• DATA FOR THE TASK:
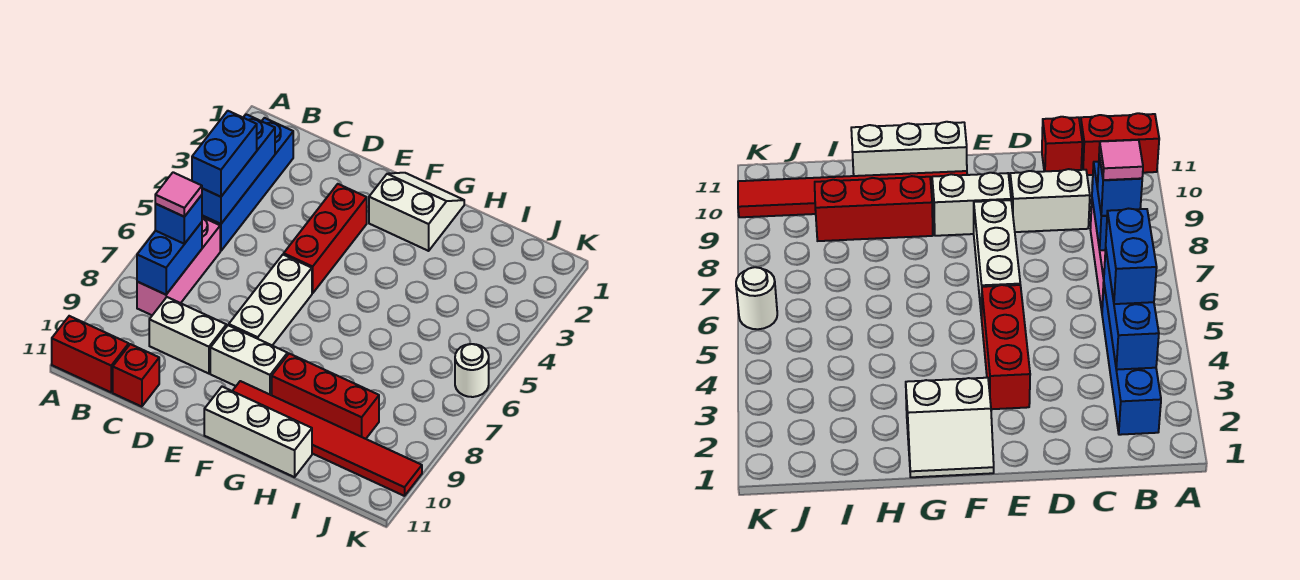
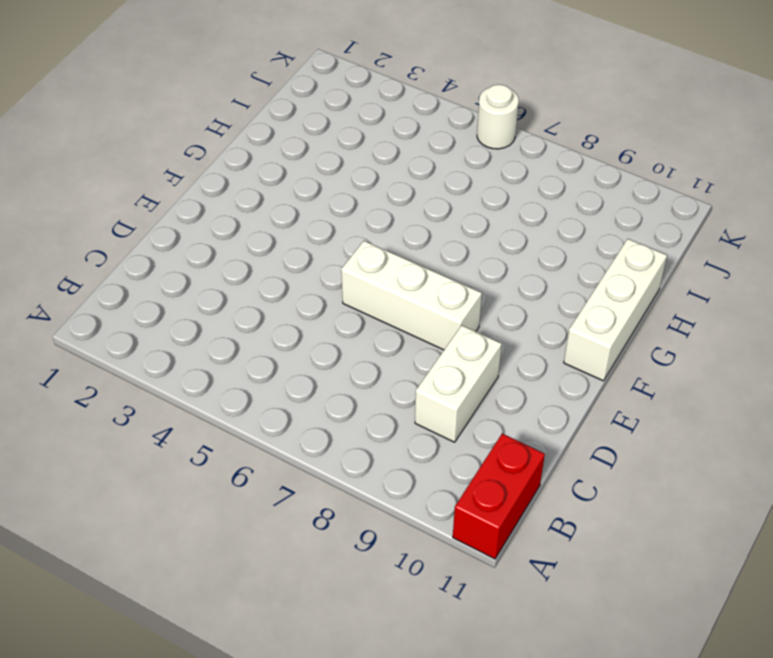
none -> blue brick B2:B5 level 1
none -> pink brick B6:B8 level 1
none -> red brick C11 level 1

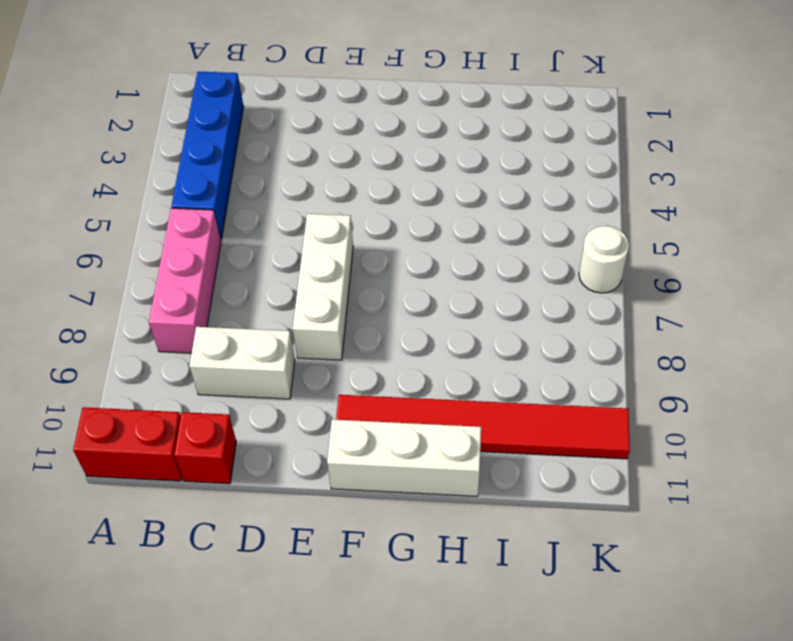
none -> red brick E3:E5 level 1
none -> white brick E9:F9 level 1
none -> white slope F1:G2 level 1 top 2

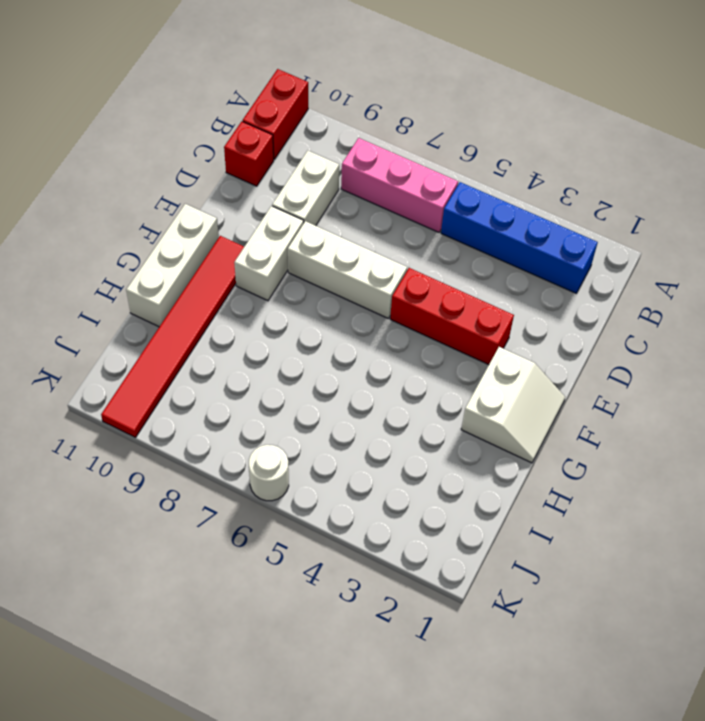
none -> red brick G9:I9 level 1
none -> blue brick B3:B5 level 2
none -> blue brick B7:B8 level 2

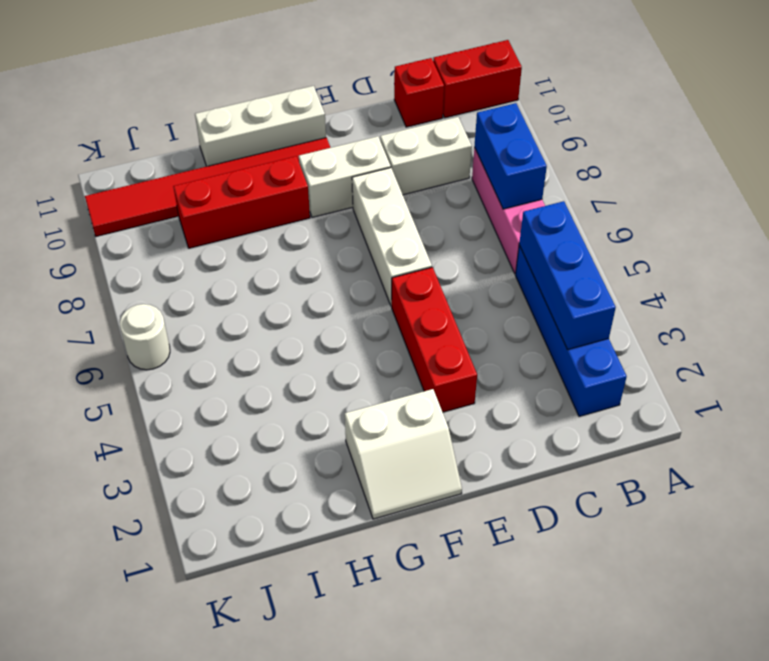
none -> blue brick B4:B5 level 3
none -> blue brick B7 level 3
none -> pink tile B7 level 4

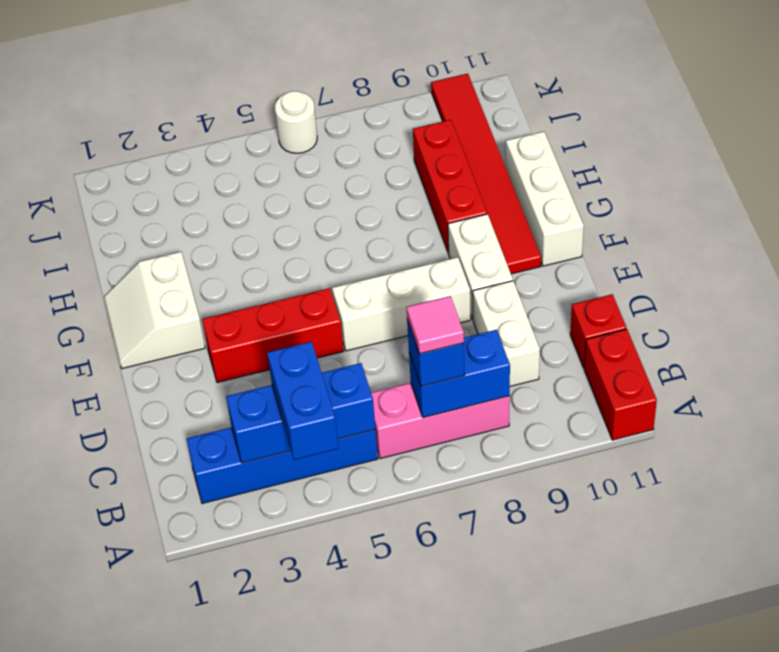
blue brick A4:B4 level 3 -> blue brick B4:B5 level 3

• DIRECTIONS FOR THIS TASK: Look through the entries above; find each line with the word "white" and copy it.

• WRITTEN ANSWER:
none -> white brick E9:F9 level 1
none -> white slope F1:G2 level 1 top 2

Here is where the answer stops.